→ Given information
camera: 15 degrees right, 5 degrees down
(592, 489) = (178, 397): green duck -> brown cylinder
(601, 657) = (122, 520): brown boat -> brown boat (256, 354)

...

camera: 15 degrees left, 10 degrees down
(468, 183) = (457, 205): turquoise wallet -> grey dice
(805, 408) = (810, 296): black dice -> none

→ Problem requirements
Retype exactly the lines above, from the one with "camera: 15 degrees right, 5 degrees down" through the one with "(601, 657) = (122, 520): brown", inclusive.

→ Problem solution
camera: 15 degrees right, 5 degrees down
(592, 489) = (178, 397): green duck -> brown cylinder
(601, 657) = (122, 520): brown boat -> brown boat (256, 354)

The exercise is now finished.